■ Given data
........

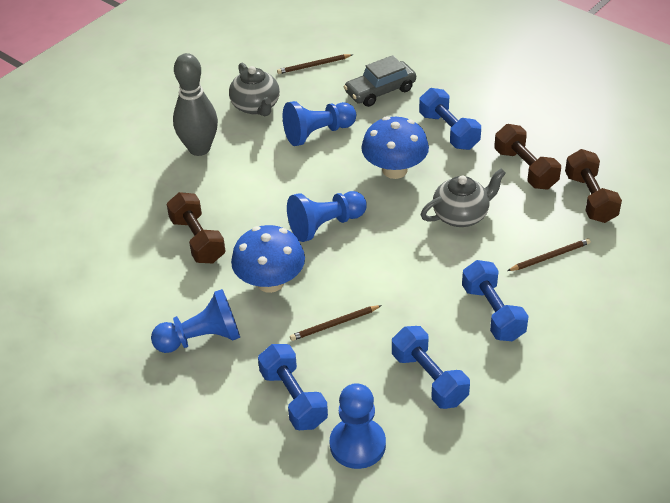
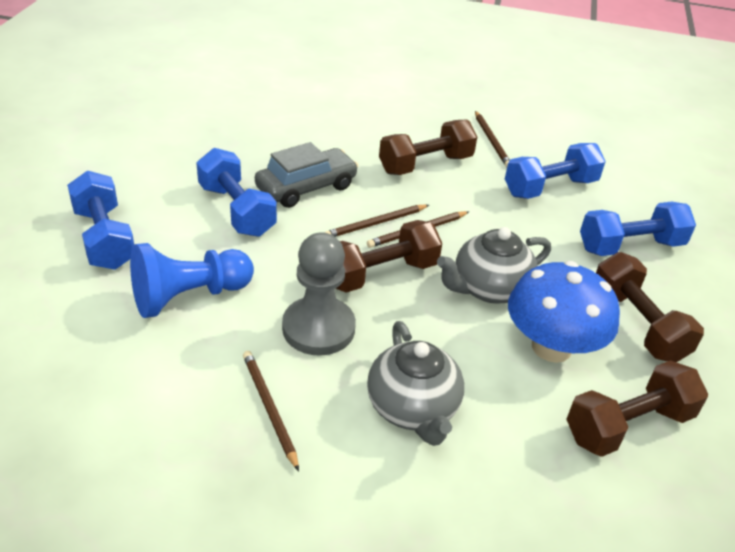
blue mushroom: 2 -> 1
blue pawn: 4 -> 1
brown dumbbell: 3 -> 4
brown pencil: 3 -> 4
grey bowling pin: 1 -> 0
grey pawn: 0 -> 1

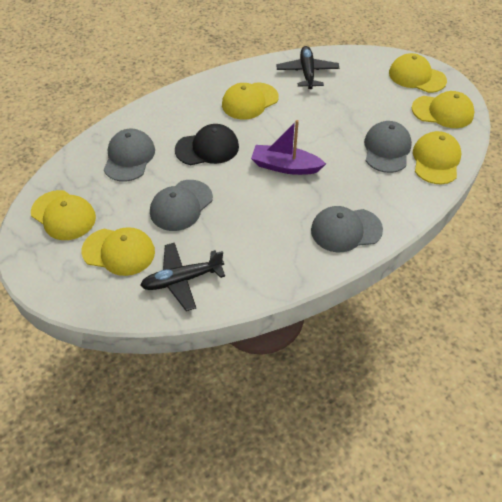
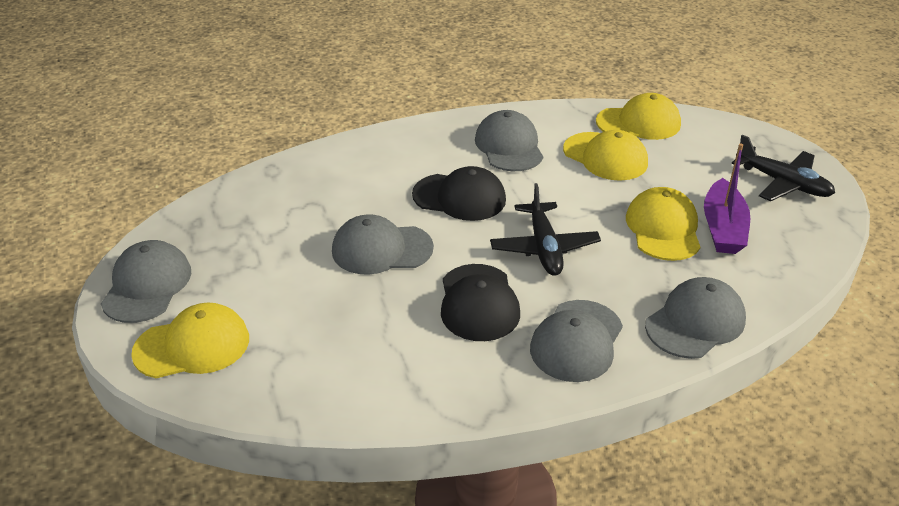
black cap: 1 -> 2
grey cap: 4 -> 5
yellow cap: 6 -> 4

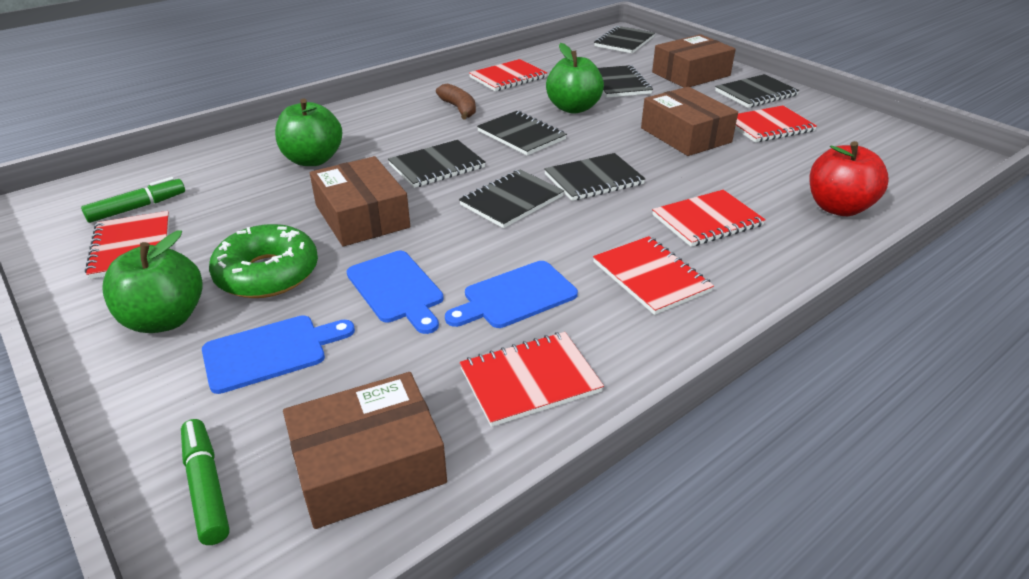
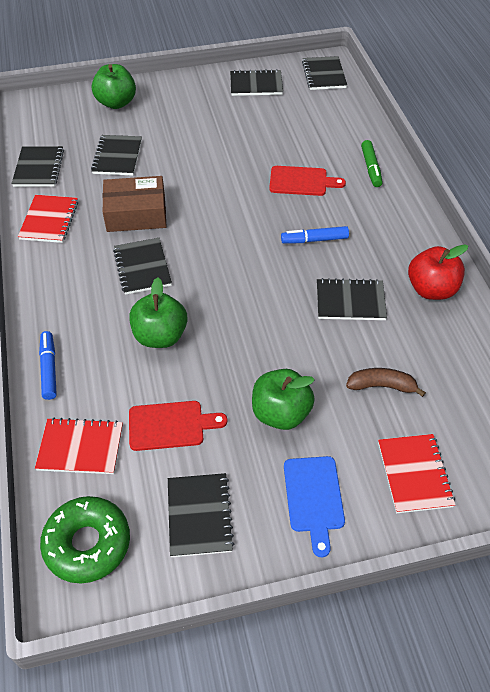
blue cutting board: 3 -> 1
blue marker: 0 -> 2
brown box: 4 -> 1
green marker: 2 -> 1
red cutting board: 0 -> 2
red notebook: 6 -> 3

........

■ Task brief
The listing must be returned in full and exactly, apart from its pictures.

■ The answer
blue mushroom: 2 -> 1
blue pawn: 4 -> 1
brown dumbbell: 3 -> 4
brown pencil: 3 -> 4
grey bowling pin: 1 -> 0
grey pawn: 0 -> 1

black cap: 1 -> 2
grey cap: 4 -> 5
yellow cap: 6 -> 4

blue cutting board: 3 -> 1
blue marker: 0 -> 2
brown box: 4 -> 1
green marker: 2 -> 1
red cutting board: 0 -> 2
red notebook: 6 -> 3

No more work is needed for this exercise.